§ Information shown
──────────────────────────────
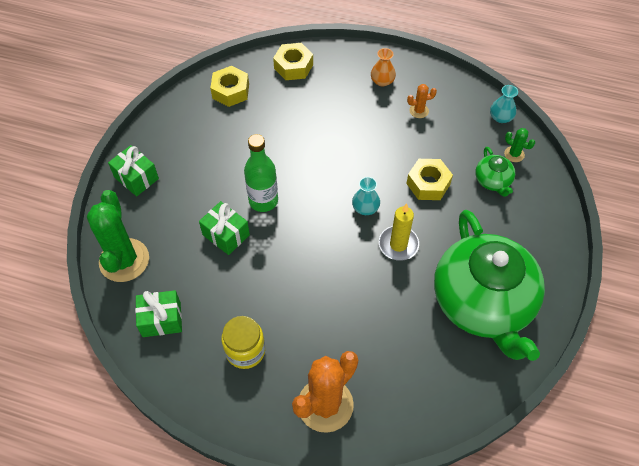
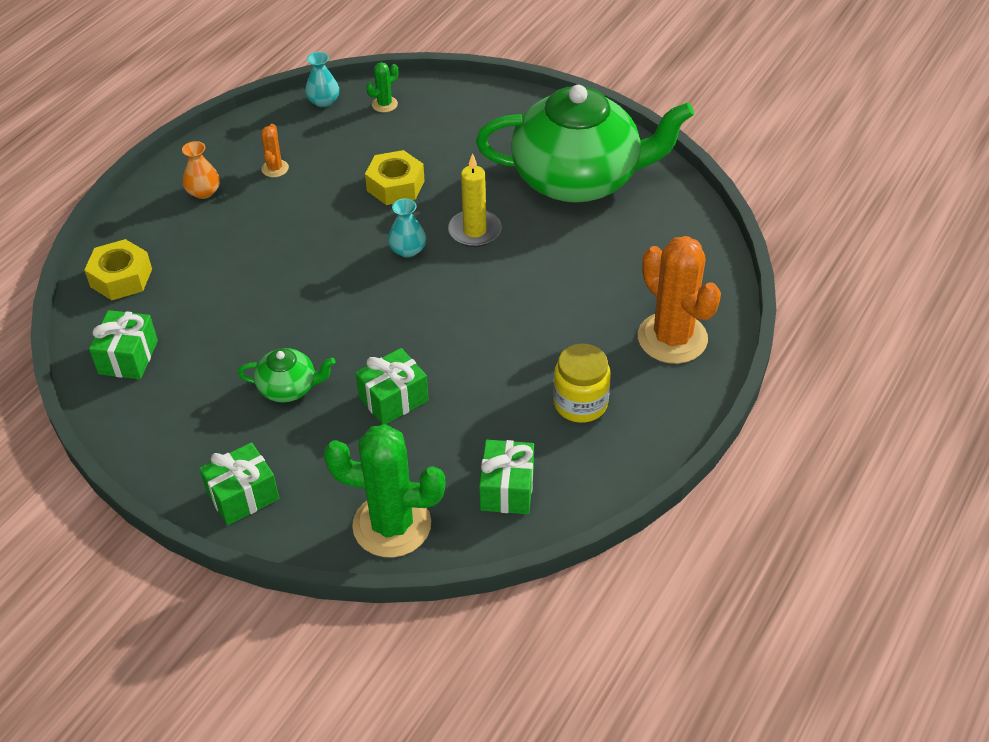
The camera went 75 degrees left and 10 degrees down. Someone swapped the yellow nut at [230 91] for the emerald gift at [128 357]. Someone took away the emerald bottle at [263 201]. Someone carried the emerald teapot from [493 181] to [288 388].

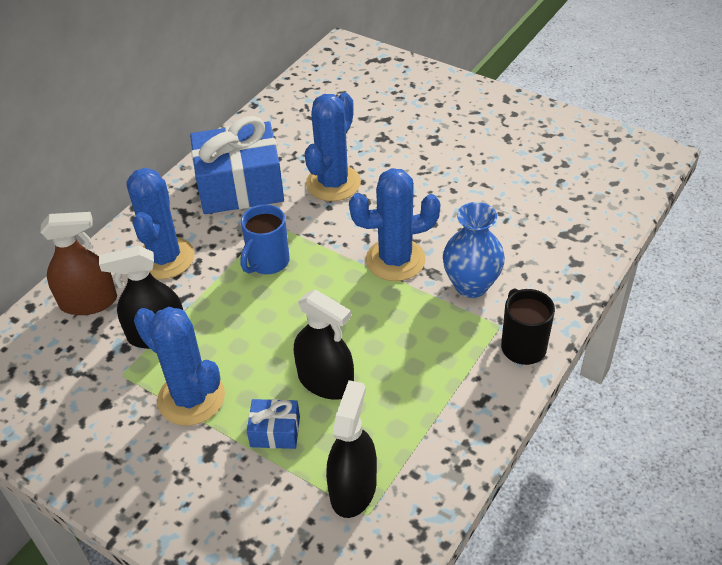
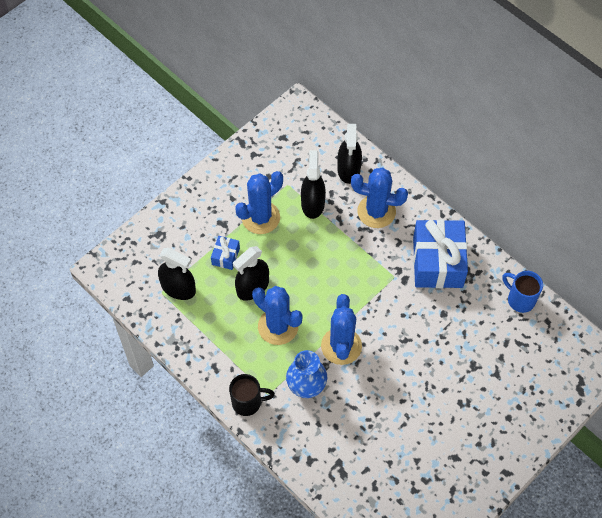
The camera went 100 degrees right and 15 degrees up. Someone carried the cobalt cactus from [333 183] to [278 326]. Someone carried the cobalt coffee mug from [267 262] to [520 299]. Someone repainted the brown sprayer at [88 302], which became the ebony sprayer at [349 169].

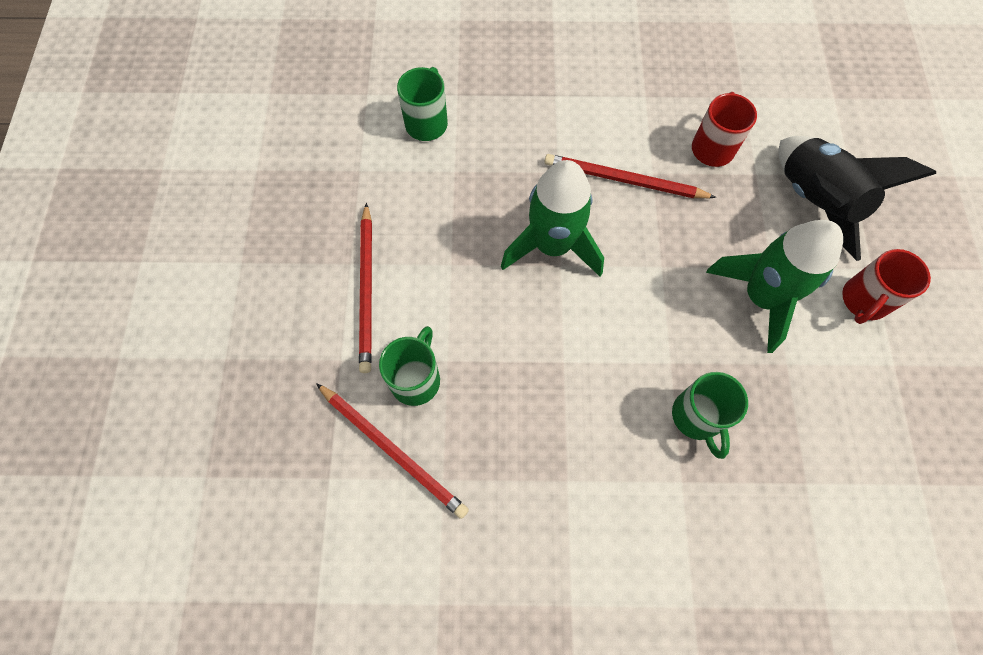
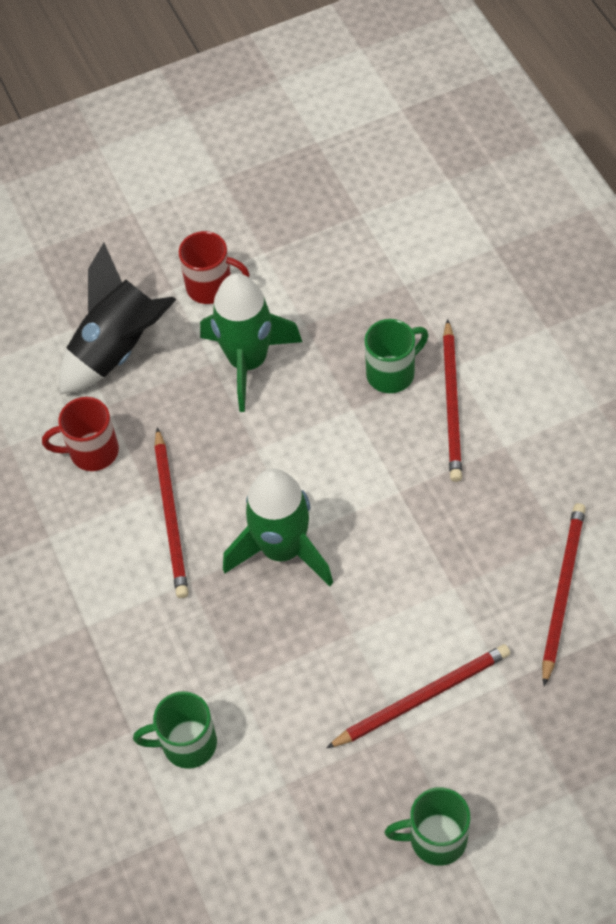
The camera went 110 degrees left and 10 degrees down. Someone carried the emerald coffee mug from [416 379] to [435 838]. Someone put down the scarlet wooden pencil at [452 404].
──────────────────────────────
§ Assignment
Write out an exact reproduction of the lines from the line that holds "The camera went 100" to the bottom of the listing above, both ends included. Exclude pictures.

§ Reply to the exercise
The camera went 100 degrees right and 15 degrees up. Someone carried the cobalt cactus from [333 183] to [278 326]. Someone carried the cobalt coffee mug from [267 262] to [520 299]. Someone repainted the brown sprayer at [88 302], which became the ebony sprayer at [349 169].

The camera went 110 degrees left and 10 degrees down. Someone carried the emerald coffee mug from [416 379] to [435 838]. Someone put down the scarlet wooden pencil at [452 404].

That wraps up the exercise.